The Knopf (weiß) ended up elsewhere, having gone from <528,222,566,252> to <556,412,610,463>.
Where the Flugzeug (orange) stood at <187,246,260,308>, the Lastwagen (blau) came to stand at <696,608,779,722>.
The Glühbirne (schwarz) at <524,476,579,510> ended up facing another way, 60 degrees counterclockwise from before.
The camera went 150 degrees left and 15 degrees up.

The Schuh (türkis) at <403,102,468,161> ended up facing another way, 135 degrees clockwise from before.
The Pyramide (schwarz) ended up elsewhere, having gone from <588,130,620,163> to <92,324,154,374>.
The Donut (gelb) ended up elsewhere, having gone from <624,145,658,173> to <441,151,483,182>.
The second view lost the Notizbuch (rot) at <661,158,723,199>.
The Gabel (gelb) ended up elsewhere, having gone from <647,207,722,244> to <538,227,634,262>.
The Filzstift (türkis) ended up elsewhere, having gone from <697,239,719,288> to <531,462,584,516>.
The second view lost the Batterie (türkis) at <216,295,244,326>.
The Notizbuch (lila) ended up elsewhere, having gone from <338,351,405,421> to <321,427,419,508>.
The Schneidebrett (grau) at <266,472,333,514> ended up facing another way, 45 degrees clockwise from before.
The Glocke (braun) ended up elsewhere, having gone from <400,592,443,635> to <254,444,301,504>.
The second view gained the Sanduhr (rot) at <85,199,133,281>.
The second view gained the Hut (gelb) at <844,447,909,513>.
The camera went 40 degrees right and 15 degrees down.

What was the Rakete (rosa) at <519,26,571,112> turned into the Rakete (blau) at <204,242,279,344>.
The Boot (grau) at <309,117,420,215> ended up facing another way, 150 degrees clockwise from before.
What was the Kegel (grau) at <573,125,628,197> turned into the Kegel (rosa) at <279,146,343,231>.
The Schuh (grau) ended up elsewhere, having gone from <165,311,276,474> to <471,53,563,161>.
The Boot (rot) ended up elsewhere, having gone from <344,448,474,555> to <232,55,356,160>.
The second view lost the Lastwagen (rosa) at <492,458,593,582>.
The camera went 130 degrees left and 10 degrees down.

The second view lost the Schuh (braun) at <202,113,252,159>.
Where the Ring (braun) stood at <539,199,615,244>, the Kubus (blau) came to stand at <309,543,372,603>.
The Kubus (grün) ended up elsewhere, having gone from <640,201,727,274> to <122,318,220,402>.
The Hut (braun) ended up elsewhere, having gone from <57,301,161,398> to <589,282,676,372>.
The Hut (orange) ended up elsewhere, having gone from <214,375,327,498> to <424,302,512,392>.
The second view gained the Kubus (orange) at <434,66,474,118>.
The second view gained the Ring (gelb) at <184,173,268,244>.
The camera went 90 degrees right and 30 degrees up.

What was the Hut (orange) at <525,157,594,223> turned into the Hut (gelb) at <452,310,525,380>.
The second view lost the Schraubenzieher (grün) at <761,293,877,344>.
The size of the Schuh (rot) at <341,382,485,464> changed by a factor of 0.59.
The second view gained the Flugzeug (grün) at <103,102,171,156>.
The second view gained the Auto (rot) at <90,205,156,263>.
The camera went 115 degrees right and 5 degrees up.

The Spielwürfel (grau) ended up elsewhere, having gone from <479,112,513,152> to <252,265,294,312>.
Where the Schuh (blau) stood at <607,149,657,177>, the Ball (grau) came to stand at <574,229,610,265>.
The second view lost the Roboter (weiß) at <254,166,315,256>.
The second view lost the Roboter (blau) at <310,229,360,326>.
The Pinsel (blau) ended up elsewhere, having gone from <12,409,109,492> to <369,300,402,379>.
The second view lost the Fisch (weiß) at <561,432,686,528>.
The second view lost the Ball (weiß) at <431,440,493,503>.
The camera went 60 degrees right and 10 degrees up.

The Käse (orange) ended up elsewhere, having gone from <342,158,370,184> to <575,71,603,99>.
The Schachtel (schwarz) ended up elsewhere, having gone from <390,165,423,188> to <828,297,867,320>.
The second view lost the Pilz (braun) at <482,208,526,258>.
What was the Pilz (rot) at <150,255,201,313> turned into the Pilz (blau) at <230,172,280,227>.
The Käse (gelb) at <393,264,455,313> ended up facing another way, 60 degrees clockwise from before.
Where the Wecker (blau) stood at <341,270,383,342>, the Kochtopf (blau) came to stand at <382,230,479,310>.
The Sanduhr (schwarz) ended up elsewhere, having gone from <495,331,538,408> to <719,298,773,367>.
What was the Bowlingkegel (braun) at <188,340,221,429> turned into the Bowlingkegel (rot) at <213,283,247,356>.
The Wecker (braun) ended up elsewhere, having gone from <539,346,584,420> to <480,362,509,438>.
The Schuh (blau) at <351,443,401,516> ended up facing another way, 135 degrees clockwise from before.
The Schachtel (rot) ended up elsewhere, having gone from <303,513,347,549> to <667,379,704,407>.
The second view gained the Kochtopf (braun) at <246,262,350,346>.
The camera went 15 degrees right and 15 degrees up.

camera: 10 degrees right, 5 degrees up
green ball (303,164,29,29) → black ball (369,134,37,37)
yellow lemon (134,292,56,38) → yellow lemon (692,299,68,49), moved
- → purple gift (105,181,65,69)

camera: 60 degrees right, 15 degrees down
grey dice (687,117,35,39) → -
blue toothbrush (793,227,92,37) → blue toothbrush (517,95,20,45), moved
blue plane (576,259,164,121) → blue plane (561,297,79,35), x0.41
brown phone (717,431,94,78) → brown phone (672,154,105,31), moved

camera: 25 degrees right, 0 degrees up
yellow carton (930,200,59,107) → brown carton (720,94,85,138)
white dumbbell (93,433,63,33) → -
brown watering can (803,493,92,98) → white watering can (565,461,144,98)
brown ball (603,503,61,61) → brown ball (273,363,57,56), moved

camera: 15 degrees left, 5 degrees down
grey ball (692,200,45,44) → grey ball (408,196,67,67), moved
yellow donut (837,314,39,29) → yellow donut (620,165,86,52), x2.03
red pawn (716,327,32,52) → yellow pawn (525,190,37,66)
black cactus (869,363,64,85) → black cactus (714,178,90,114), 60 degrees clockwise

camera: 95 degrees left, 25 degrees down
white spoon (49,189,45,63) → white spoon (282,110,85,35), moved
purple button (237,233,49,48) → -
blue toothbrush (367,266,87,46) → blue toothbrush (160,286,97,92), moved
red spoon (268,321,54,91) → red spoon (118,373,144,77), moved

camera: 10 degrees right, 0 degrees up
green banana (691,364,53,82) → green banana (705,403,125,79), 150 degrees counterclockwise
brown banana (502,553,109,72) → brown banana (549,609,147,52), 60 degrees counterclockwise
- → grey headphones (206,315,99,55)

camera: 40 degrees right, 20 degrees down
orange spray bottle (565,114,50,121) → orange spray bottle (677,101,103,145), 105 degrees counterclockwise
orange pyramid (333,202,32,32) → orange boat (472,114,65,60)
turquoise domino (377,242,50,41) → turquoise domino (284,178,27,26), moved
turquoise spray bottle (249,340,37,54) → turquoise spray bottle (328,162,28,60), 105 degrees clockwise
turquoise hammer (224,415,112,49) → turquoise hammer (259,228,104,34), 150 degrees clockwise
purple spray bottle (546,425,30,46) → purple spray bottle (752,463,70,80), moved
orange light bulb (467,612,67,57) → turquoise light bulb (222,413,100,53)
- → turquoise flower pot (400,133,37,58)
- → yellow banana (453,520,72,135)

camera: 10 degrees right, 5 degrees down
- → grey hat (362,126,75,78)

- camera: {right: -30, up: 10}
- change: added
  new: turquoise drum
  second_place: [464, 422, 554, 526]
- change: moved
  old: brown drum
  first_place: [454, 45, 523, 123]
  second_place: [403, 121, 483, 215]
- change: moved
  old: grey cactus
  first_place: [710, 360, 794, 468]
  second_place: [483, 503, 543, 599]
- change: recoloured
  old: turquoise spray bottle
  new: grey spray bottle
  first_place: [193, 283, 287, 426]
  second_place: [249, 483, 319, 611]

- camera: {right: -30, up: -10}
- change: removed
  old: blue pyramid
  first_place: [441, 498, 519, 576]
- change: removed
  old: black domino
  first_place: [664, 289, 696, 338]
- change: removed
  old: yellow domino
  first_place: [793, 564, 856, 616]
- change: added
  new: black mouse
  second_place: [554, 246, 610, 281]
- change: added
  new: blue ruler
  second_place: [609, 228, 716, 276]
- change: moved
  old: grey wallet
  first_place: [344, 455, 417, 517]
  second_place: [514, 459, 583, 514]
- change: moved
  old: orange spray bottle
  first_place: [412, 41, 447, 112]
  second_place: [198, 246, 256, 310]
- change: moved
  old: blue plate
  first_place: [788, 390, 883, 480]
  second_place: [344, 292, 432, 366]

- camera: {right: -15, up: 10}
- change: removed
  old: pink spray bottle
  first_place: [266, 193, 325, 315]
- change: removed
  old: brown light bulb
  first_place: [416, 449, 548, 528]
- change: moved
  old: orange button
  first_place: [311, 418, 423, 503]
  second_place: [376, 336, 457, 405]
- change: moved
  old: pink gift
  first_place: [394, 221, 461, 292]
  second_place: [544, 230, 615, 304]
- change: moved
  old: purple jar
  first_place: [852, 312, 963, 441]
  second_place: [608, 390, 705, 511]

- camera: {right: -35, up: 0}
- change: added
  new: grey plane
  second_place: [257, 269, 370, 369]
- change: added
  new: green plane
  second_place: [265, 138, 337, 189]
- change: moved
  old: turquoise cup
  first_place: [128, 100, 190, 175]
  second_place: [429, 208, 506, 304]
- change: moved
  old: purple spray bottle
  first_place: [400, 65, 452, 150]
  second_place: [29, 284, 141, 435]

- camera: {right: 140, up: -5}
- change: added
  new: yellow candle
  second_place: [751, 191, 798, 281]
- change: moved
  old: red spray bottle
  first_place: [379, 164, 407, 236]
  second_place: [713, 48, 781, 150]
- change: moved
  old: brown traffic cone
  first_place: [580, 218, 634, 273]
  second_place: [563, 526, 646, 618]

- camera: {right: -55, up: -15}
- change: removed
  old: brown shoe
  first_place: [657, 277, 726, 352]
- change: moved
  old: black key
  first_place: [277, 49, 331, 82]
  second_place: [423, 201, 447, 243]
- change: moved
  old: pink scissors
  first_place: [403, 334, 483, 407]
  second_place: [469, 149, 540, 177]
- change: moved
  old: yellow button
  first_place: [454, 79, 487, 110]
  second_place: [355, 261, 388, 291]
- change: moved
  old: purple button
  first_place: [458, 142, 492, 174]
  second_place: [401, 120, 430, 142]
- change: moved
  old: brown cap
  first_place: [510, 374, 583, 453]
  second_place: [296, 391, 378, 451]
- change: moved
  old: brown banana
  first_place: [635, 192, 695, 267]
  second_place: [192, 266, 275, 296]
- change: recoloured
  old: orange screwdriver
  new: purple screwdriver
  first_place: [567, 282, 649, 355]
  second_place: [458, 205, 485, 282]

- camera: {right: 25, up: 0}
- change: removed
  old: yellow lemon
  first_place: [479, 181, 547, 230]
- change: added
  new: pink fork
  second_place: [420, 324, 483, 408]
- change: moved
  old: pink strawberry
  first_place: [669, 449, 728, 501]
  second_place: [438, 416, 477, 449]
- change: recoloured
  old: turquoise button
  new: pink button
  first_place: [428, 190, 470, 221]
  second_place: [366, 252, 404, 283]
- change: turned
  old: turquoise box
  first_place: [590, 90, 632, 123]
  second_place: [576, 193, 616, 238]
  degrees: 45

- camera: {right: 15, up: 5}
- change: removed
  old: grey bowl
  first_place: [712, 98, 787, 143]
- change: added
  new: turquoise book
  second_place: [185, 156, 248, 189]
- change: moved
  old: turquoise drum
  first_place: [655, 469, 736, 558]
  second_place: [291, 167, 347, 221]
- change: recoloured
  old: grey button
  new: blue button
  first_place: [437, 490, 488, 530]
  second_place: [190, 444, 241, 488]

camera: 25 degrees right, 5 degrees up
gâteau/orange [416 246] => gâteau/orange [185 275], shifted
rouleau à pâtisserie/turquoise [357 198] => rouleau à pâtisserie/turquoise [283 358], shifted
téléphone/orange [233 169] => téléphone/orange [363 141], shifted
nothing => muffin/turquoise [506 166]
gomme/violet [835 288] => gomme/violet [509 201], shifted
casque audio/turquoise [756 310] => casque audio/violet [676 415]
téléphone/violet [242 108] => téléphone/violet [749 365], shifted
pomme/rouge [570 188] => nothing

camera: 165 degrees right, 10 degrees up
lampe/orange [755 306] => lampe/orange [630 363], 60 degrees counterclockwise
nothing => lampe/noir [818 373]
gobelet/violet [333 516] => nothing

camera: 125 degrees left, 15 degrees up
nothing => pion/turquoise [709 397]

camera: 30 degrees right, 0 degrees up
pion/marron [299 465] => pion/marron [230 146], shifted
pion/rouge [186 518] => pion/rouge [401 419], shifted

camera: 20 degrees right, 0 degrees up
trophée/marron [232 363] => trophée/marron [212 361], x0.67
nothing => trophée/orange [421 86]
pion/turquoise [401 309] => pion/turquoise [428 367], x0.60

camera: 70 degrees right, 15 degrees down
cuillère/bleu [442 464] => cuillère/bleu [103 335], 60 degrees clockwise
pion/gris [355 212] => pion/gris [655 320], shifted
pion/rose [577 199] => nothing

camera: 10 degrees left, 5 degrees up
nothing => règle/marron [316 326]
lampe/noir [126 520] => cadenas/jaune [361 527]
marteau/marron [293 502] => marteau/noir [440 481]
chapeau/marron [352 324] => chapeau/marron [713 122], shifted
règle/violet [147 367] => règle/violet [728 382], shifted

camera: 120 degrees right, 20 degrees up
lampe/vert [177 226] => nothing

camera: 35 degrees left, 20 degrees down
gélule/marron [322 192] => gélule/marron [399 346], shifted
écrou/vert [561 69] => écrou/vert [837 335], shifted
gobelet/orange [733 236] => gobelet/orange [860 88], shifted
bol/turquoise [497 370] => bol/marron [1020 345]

※ ※ ※

» **WHAT THE TASK ASKS**: Return the material exactly as it stands above, but only from its first line to the line containing "Where the Flugzeug", both ends included.

» **SOLUTION BELOW**:
The Knopf (weiß) ended up elsewhere, having gone from <528,222,566,252> to <556,412,610,463>.
Where the Flugzeug (orange) stood at <187,246,260,308>, the Lastwagen (blau) came to stand at <696,608,779,722>.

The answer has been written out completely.